▶ _DATA PROVIDED_

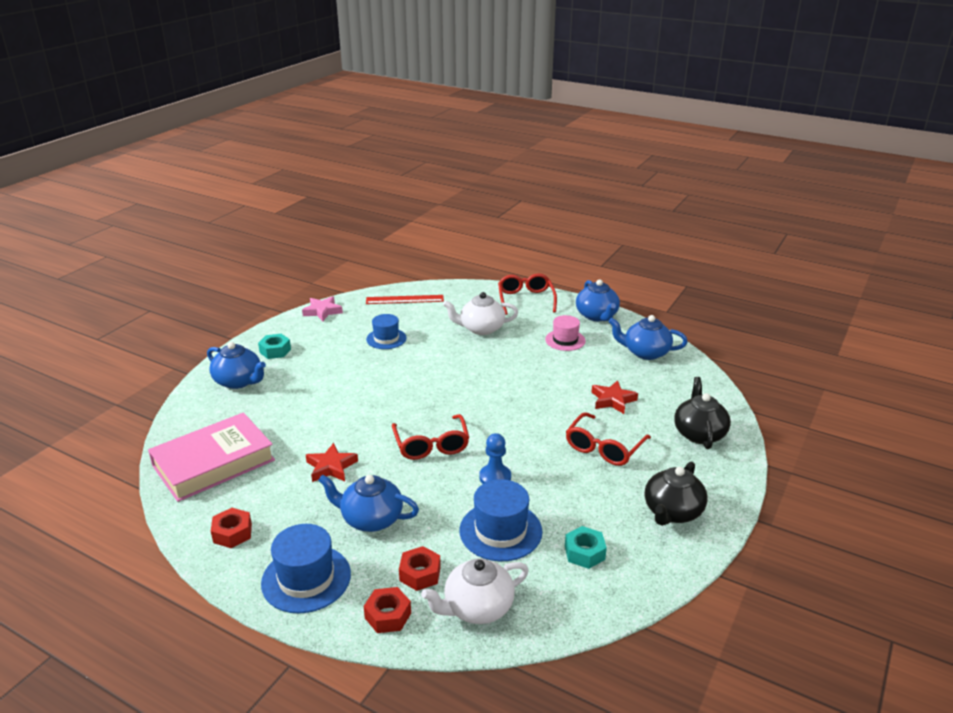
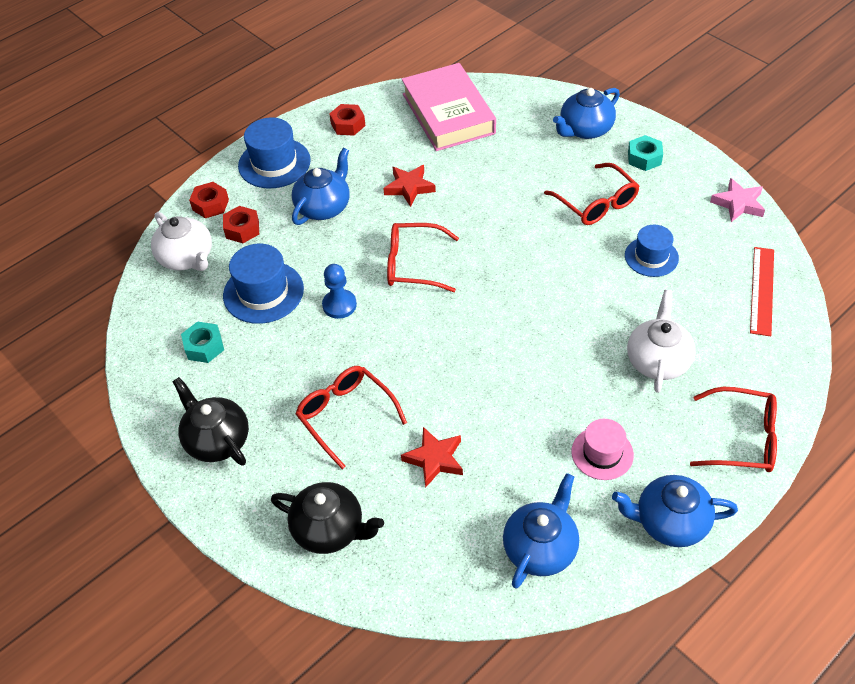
camera: 110 degrees right, 20 degrees up
(333, 366) = (596, 203): none -> red glasses
(477, 608) = (187, 258): white teapot -> white teapot turned 150 degrees clockwise

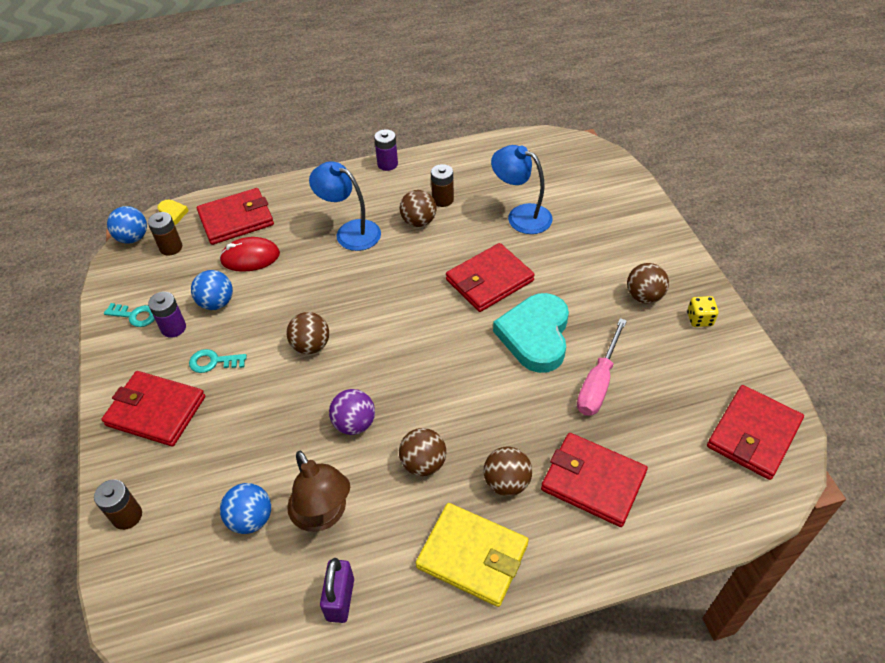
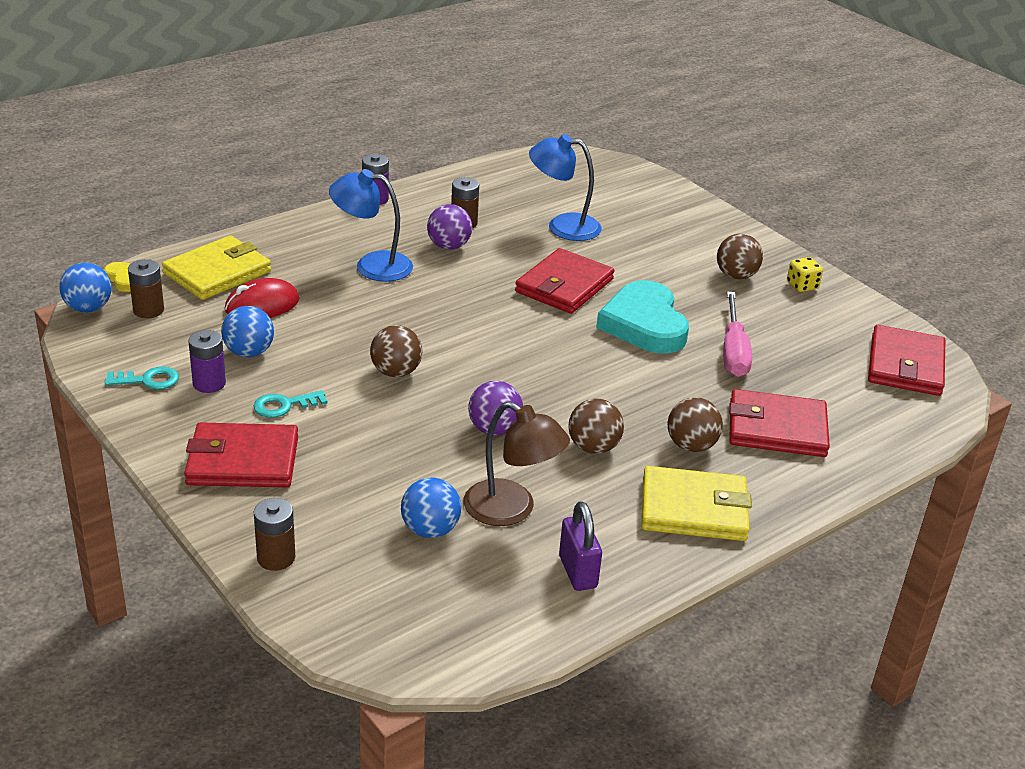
camera: 25 degrees left, 15 degrees down
(236, 219) = (217, 272): red wallet -> yellow wallet
(418, 222) = (449, 246): brown ball -> purple ball

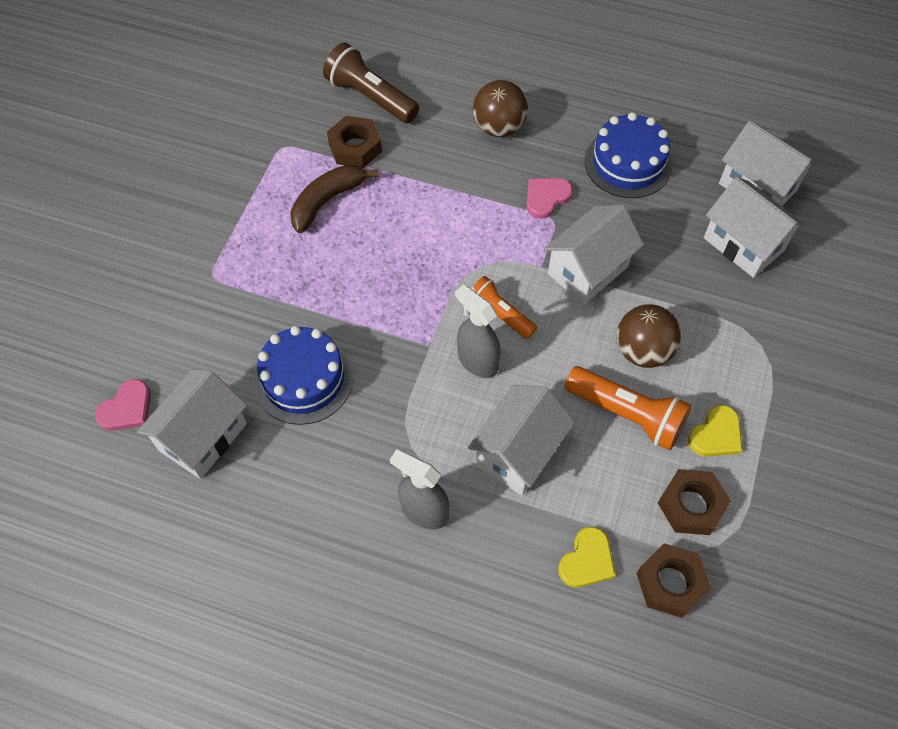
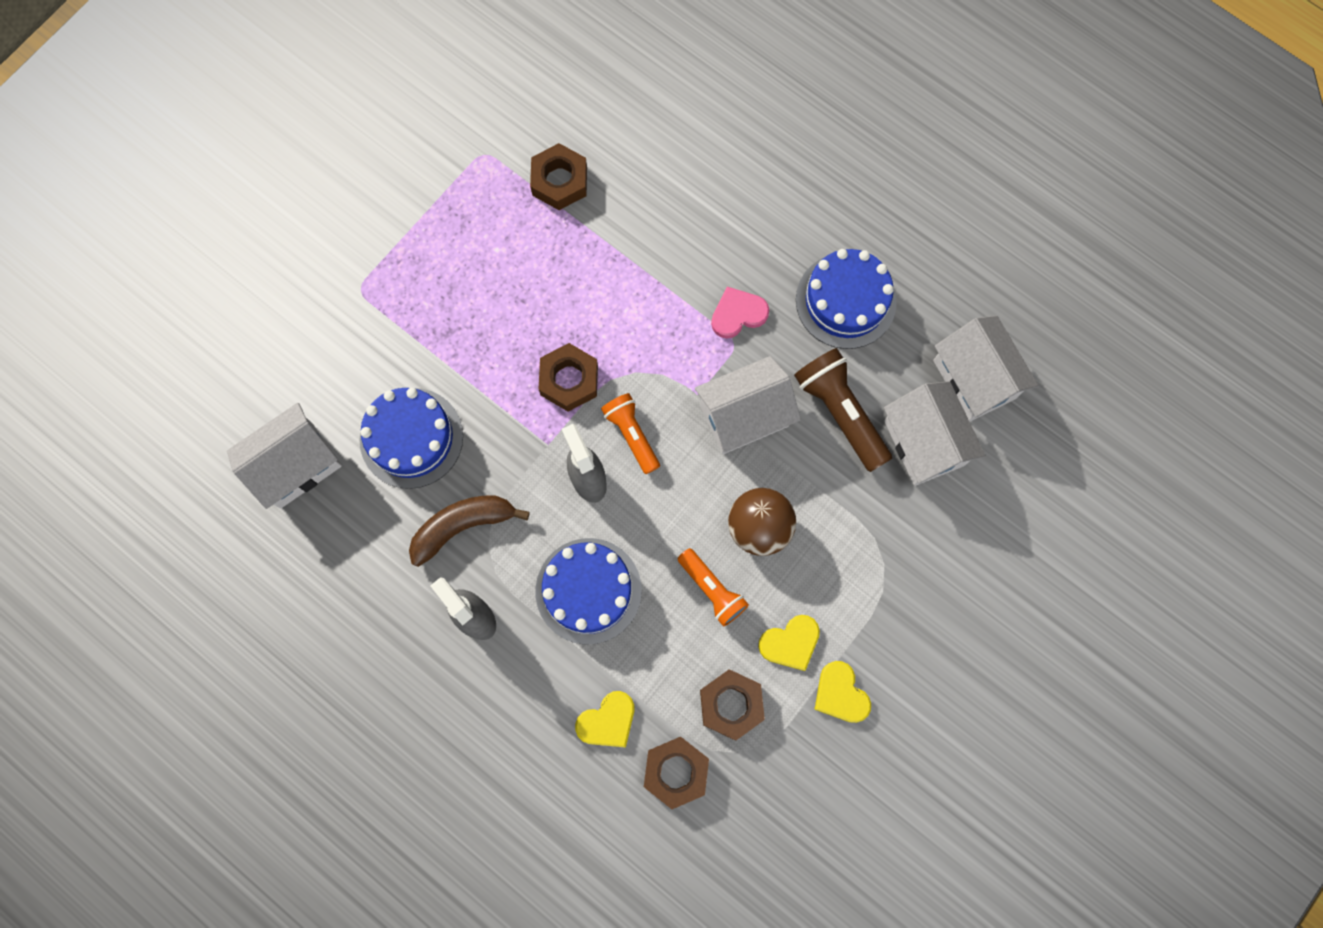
camera: 20 degrees right, 15 degrees up
(127, 409) = (234, 410): pink heart -> none
(327, 201) = (506, 239): brown banana -> brown banana (463, 526)
(370, 97) = (600, 121): brown flashlight -> brown flashlight (840, 413)
(426, 289) = (569, 380): none -> brown nut
(499, 127) = (724, 207): brown ball -> none
(518, 452) = (588, 590): white house -> blue cake
(627, 414) = (712, 589): orange flashlight -> orange flashlight, size x0.65
(780, 462) = (840, 694): none -> yellow heart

▶ _TASK BRIEF_
The answer must be the lines from the first one in the records through the line containing "(426, 289) = (569, 380): none -> brown nut", copied exactly, with no pictures.

▶ _EXERCISE SOLUTION_
camera: 110 degrees right, 20 degrees up
(333, 366) = (596, 203): none -> red glasses
(477, 608) = (187, 258): white teapot -> white teapot turned 150 degrees clockwise

camera: 25 degrees left, 15 degrees down
(236, 219) = (217, 272): red wallet -> yellow wallet
(418, 222) = (449, 246): brown ball -> purple ball

camera: 20 degrees right, 15 degrees up
(127, 409) = (234, 410): pink heart -> none
(327, 201) = (506, 239): brown banana -> brown banana (463, 526)
(370, 97) = (600, 121): brown flashlight -> brown flashlight (840, 413)
(426, 289) = (569, 380): none -> brown nut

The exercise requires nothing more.